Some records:
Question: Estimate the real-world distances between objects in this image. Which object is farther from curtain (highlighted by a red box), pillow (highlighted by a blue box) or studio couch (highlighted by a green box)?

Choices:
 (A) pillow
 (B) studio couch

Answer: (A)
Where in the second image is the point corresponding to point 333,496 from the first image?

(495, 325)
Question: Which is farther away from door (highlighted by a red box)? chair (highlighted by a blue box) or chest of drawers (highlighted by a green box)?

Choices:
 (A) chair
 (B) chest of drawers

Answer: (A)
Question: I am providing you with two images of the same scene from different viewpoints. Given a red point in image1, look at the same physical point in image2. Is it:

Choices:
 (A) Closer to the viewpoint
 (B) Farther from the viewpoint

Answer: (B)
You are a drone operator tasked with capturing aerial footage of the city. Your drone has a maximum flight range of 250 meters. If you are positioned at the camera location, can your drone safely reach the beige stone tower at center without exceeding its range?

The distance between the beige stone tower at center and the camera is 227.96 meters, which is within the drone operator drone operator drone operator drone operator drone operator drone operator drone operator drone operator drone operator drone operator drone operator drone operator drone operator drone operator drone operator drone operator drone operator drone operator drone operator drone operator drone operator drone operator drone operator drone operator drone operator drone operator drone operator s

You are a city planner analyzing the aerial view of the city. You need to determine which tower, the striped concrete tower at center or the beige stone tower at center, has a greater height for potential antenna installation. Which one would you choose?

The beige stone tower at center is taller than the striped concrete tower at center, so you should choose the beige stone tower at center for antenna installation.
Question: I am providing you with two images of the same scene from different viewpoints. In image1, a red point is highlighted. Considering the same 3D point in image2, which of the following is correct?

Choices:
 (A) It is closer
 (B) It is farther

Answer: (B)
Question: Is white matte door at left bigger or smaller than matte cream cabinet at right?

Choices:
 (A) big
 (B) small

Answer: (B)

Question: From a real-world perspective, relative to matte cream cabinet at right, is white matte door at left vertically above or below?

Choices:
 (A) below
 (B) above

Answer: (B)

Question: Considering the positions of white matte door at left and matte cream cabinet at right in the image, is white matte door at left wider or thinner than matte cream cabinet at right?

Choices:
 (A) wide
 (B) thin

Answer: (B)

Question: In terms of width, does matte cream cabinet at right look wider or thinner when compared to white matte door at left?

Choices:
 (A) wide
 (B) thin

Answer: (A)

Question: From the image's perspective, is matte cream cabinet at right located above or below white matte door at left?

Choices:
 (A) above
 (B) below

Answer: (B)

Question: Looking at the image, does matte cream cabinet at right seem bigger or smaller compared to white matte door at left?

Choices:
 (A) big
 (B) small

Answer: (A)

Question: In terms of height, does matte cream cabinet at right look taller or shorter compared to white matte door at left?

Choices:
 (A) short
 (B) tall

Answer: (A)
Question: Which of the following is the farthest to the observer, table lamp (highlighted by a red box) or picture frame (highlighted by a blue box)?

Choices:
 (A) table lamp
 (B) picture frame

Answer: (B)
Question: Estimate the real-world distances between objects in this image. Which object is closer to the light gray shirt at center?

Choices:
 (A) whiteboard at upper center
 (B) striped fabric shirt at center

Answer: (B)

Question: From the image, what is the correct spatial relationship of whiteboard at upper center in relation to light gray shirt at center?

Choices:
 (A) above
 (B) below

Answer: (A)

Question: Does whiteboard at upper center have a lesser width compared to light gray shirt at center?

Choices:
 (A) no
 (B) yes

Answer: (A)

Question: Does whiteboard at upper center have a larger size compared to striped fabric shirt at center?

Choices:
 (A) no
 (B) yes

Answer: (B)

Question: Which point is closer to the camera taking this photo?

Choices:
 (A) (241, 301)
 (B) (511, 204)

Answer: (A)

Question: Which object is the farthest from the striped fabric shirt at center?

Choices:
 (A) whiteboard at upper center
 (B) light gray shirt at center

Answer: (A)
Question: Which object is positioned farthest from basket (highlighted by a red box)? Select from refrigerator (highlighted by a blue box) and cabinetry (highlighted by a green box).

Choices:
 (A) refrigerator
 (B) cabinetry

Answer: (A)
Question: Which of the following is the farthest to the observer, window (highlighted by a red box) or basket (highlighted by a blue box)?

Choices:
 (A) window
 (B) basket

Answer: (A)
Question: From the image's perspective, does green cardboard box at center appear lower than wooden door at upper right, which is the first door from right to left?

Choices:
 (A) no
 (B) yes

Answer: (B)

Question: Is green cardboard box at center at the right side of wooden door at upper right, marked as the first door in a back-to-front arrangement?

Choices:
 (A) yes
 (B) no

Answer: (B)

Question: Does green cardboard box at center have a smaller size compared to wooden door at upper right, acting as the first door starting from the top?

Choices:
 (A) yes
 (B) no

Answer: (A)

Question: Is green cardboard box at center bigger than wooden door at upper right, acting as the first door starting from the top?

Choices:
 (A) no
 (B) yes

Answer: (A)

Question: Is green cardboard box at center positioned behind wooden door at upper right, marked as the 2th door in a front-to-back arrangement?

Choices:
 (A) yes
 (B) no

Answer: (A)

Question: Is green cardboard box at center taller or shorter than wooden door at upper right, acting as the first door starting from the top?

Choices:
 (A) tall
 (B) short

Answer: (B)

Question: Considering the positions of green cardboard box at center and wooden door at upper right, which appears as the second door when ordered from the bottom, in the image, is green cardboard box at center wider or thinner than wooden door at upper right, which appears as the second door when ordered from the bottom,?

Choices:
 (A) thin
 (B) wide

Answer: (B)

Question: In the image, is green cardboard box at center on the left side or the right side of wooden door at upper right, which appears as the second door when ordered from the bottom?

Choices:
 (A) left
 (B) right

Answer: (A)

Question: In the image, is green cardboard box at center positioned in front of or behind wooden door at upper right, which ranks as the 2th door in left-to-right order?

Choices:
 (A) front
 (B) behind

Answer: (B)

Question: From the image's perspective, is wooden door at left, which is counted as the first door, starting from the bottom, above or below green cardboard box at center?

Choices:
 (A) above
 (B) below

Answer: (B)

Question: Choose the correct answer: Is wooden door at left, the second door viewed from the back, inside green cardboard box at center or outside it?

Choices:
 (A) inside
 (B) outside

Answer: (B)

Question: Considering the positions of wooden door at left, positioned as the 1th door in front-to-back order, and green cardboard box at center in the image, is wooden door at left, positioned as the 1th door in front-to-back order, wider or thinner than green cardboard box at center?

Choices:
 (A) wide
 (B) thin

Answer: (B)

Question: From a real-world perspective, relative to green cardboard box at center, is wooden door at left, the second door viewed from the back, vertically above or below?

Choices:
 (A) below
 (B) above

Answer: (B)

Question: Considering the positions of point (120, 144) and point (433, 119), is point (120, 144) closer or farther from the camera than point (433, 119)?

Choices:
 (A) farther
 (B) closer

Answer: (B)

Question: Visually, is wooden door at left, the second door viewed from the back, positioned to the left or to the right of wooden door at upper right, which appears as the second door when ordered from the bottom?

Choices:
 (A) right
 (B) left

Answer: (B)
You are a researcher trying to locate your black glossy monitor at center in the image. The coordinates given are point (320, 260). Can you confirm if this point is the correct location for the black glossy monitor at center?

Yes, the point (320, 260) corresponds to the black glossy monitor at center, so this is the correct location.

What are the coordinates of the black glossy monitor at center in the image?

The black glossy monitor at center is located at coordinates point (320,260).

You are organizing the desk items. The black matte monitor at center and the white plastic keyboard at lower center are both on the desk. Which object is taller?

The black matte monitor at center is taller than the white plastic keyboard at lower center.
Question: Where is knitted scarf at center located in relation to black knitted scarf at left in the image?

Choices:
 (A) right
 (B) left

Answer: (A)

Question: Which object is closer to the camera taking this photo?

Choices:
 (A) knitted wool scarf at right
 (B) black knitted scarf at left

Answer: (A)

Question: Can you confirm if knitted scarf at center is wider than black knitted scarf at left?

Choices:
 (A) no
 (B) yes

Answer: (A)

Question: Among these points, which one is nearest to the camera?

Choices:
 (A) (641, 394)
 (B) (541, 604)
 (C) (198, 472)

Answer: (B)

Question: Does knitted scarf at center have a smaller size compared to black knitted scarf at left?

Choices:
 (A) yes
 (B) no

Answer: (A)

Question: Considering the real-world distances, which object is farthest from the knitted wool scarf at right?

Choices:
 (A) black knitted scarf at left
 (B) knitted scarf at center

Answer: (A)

## Short problem:
Locate every one of the lines above that contains the string "picture" and copy each of them.

## Solution below:
Question: Which of the following is the farthest to the observer, table lamp (highlighted by a red box) or picture frame (highlighted by a blue box)?
 (B) picture frame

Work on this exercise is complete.